──────── Supplied records ────────

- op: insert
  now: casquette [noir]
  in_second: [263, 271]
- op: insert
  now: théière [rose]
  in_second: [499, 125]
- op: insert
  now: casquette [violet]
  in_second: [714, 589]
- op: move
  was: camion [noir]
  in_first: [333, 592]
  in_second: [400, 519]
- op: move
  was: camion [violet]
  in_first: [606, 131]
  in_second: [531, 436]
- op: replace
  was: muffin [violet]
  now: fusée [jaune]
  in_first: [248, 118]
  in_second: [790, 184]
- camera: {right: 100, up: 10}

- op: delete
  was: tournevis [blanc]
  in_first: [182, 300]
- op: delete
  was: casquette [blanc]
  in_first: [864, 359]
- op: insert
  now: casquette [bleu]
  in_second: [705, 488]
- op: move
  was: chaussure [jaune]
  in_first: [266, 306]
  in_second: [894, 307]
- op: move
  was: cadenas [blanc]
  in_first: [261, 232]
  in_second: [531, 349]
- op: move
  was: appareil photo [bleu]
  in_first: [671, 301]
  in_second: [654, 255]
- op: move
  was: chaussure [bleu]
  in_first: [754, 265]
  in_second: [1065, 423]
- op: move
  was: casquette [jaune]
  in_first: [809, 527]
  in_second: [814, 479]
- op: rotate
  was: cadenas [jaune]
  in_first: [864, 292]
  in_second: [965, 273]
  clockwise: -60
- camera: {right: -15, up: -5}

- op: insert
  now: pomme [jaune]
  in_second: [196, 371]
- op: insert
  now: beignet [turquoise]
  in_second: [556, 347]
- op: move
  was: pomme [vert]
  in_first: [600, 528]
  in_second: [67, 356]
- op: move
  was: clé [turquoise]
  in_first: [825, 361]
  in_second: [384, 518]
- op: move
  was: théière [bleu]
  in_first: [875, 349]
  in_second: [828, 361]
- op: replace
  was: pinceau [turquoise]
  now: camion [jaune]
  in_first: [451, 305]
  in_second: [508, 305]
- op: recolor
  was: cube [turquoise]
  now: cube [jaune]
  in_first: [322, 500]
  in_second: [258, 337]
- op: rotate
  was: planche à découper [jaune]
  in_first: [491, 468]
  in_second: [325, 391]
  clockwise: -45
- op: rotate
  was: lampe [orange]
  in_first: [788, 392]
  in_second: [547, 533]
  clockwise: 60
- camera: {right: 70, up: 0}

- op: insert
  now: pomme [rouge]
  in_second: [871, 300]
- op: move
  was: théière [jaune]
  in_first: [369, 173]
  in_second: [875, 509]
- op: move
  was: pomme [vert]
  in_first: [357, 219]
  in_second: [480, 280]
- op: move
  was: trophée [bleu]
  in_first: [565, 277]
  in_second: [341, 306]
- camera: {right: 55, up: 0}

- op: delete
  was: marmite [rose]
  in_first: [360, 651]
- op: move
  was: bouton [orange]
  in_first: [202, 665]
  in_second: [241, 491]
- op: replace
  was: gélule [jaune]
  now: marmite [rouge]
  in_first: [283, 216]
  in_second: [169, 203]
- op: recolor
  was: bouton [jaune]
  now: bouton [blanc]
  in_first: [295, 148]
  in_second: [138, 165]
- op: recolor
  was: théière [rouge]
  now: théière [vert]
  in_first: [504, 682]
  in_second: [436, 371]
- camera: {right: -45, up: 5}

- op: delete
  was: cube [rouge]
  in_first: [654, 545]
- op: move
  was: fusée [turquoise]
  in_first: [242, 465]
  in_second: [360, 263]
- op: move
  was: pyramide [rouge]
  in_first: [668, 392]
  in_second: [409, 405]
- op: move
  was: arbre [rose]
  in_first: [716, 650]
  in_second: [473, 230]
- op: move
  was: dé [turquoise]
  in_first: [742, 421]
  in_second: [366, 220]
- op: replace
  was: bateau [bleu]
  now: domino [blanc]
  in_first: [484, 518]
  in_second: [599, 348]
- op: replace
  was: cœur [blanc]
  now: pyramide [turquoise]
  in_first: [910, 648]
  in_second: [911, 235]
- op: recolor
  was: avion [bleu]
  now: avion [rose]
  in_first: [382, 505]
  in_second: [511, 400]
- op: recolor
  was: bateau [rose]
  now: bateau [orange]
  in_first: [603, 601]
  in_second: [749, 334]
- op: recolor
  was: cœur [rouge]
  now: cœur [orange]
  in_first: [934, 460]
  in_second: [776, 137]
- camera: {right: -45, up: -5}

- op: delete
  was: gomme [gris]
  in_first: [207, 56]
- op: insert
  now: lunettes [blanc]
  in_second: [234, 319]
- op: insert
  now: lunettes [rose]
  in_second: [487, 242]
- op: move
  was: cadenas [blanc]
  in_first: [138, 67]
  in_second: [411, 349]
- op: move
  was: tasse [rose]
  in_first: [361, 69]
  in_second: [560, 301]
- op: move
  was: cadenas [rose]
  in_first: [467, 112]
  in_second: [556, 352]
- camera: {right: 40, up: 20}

────────

* Assigned task: Reproduce, word for word and in full, only the lines above that start at the line with "was: camion [violet]" and run through the line with "in_second: [790, 184]", both ends included.

* Response to the task:
  was: camion [violet]
  in_first: [606, 131]
  in_second: [531, 436]
- op: replace
  was: muffin [violet]
  now: fusée [jaune]
  in_first: [248, 118]
  in_second: [790, 184]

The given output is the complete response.